*Input records:*
┏━━

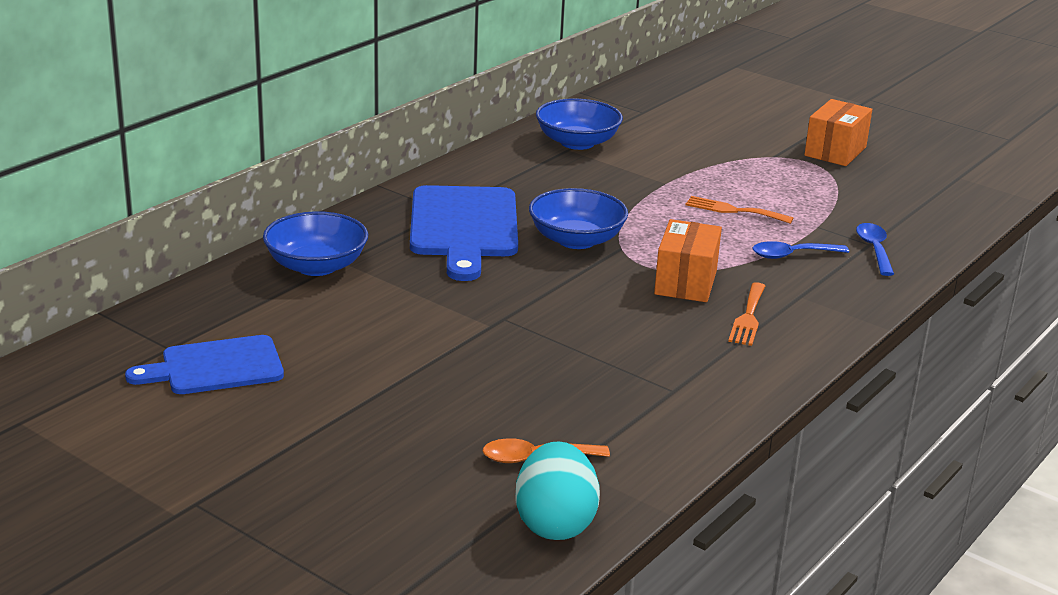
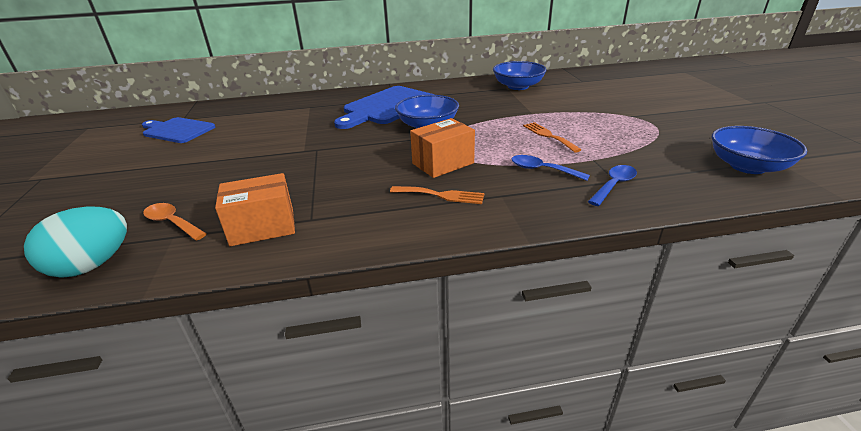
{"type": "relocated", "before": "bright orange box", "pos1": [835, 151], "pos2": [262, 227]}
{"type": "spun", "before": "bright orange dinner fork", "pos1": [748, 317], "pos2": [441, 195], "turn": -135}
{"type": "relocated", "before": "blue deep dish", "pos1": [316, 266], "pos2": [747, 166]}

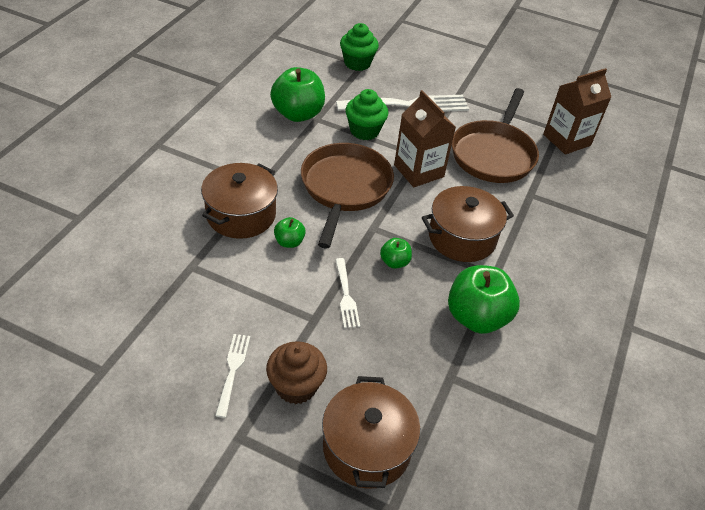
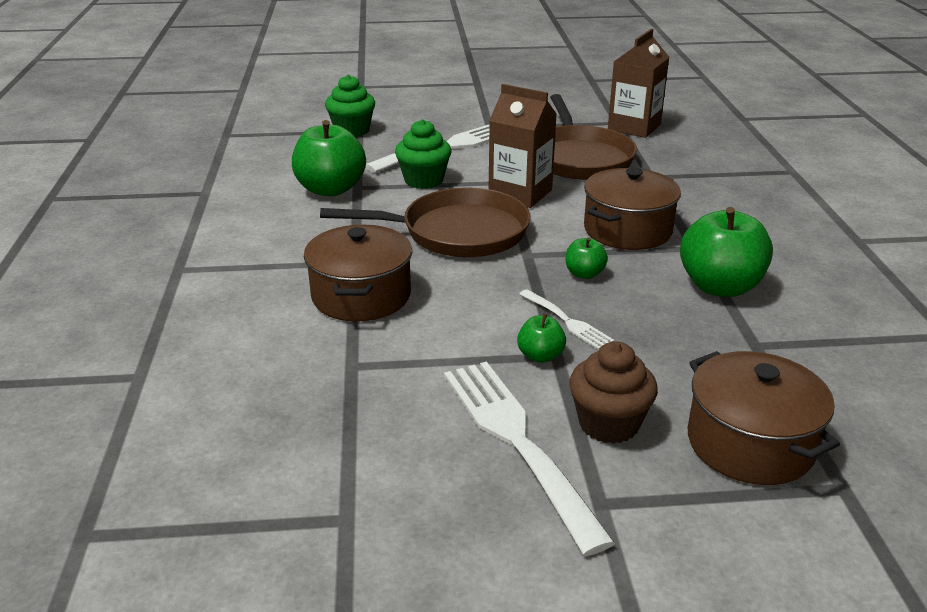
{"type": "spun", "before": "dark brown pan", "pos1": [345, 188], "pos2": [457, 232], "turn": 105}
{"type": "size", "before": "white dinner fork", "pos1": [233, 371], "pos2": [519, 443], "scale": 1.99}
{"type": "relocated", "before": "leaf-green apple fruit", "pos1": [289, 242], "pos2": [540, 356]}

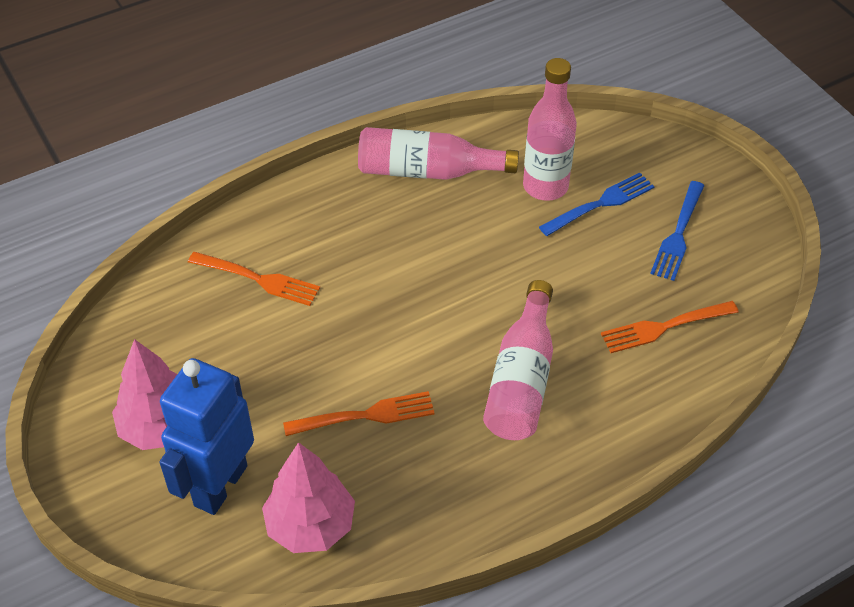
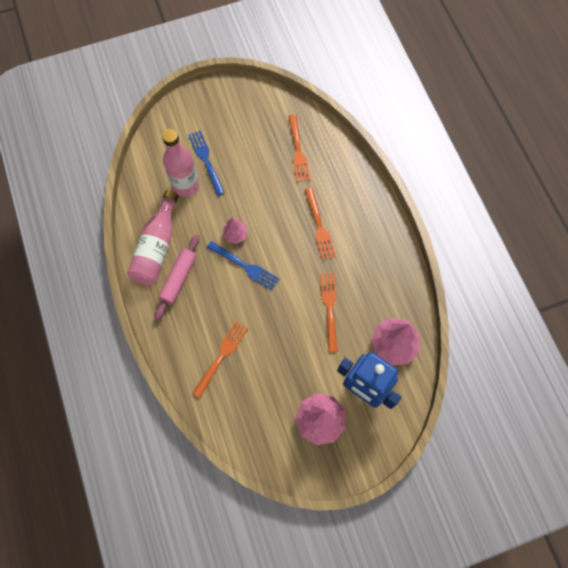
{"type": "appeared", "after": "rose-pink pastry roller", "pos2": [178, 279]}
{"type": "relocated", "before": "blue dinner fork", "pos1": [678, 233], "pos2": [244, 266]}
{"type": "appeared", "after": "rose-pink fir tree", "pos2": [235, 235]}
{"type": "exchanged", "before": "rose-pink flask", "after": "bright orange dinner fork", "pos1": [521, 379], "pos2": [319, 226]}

┗━━

Repeat the records word for word. Leave out whatever pictures they hold.

{"type": "relocated", "before": "bright orange box", "pos1": [835, 151], "pos2": [262, 227]}
{"type": "spun", "before": "bright orange dinner fork", "pos1": [748, 317], "pos2": [441, 195], "turn": -135}
{"type": "relocated", "before": "blue deep dish", "pos1": [316, 266], "pos2": [747, 166]}

{"type": "spun", "before": "dark brown pan", "pos1": [345, 188], "pos2": [457, 232], "turn": 105}
{"type": "size", "before": "white dinner fork", "pos1": [233, 371], "pos2": [519, 443], "scale": 1.99}
{"type": "relocated", "before": "leaf-green apple fruit", "pos1": [289, 242], "pos2": [540, 356]}

{"type": "appeared", "after": "rose-pink pastry roller", "pos2": [178, 279]}
{"type": "relocated", "before": "blue dinner fork", "pos1": [678, 233], "pos2": [244, 266]}
{"type": "appeared", "after": "rose-pink fir tree", "pos2": [235, 235]}
{"type": "exchanged", "before": "rose-pink flask", "after": "bright orange dinner fork", "pos1": [521, 379], "pos2": [319, 226]}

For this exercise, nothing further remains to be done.